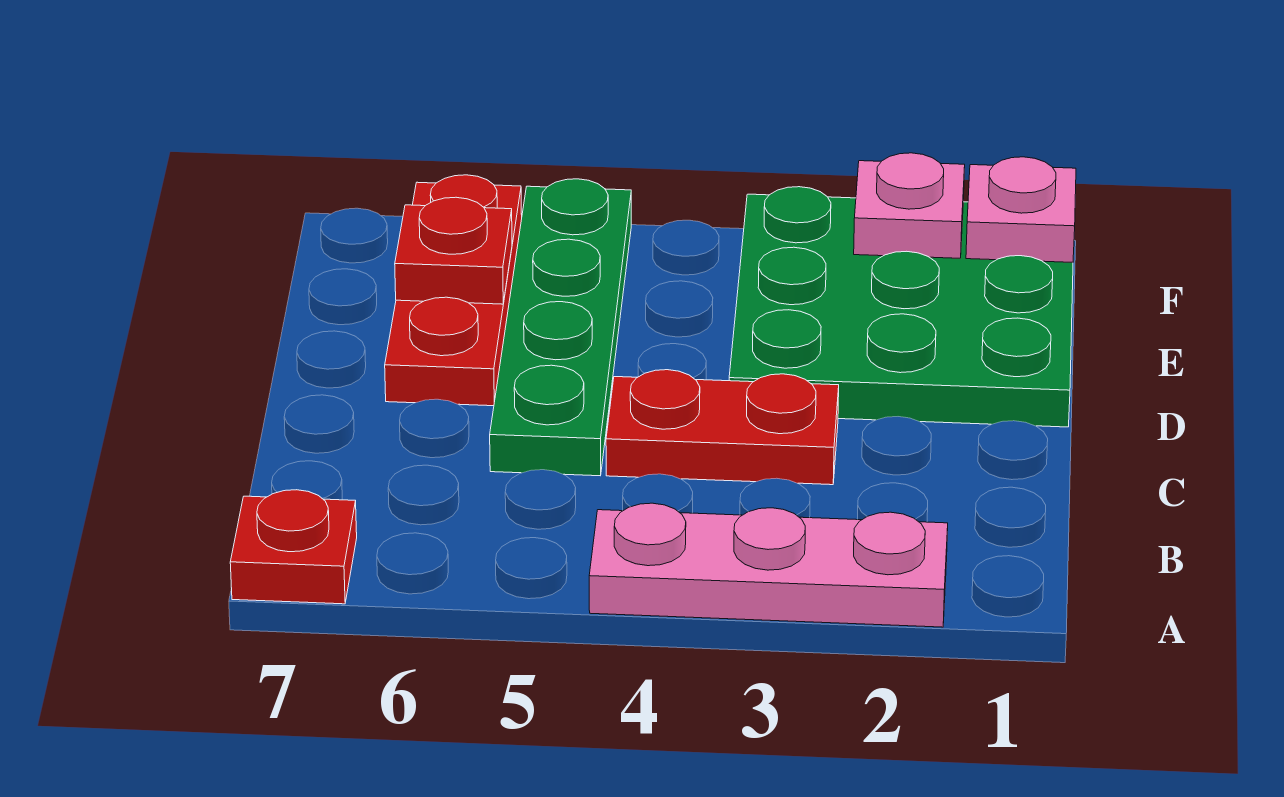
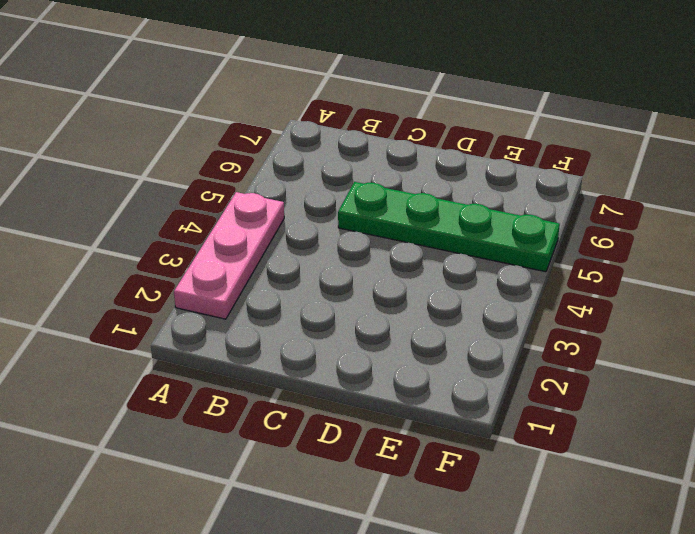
none -> red plate A7 level 1
none -> red plate C3:C4 level 1

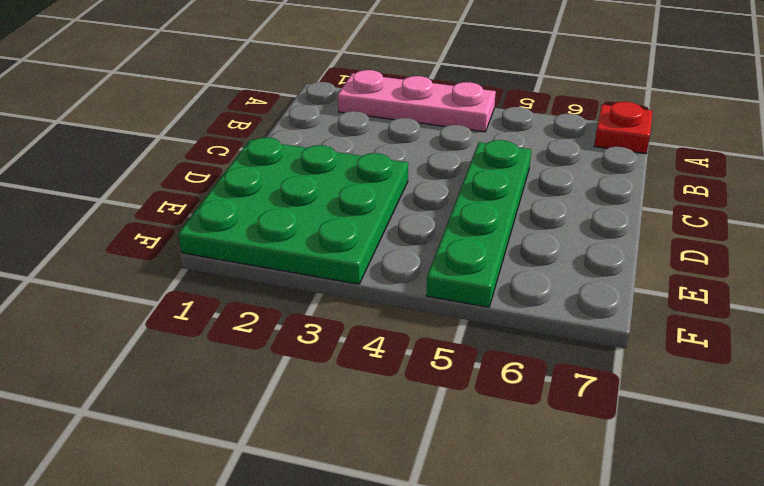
none -> red plate C3:C4 level 1
none -> red plate D6:F6 level 1

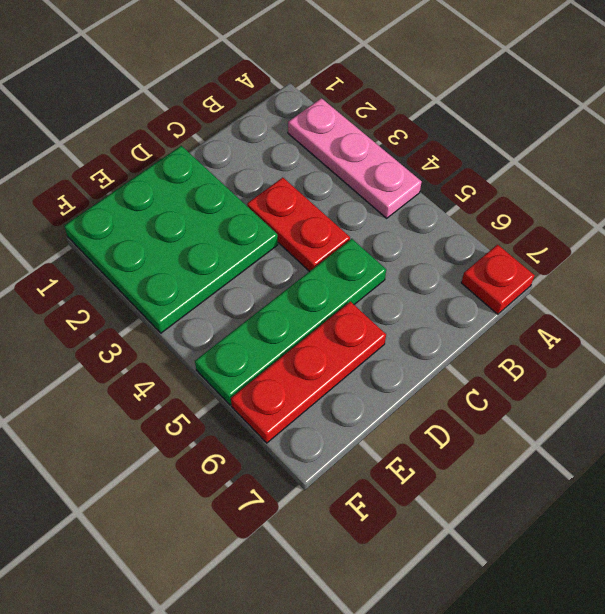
none -> red plate E6 level 2
none -> pink plate F1 level 2

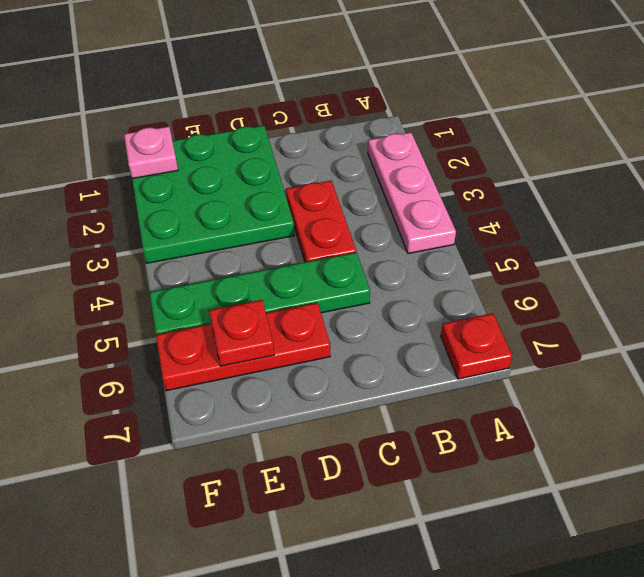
none -> pink plate F2 level 2

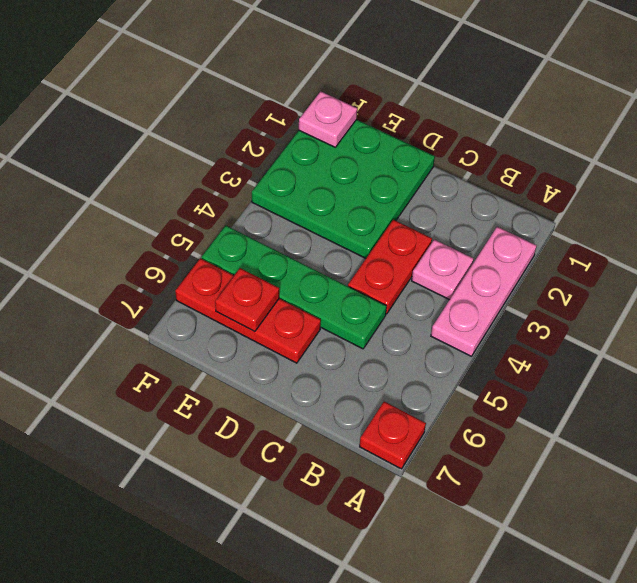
pink plate B3 level 1 -> pink plate F2 level 2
----
• [TASK TO CARRY OUT]: Please output every record above exactly. Leave the pictures out.

• [OUTPUT OF THE EXERCISE]:
none -> red plate A7 level 1
none -> red plate C3:C4 level 1

none -> red plate C3:C4 level 1
none -> red plate D6:F6 level 1

none -> red plate E6 level 2
none -> pink plate F1 level 2

none -> pink plate F2 level 2

pink plate B3 level 1 -> pink plate F2 level 2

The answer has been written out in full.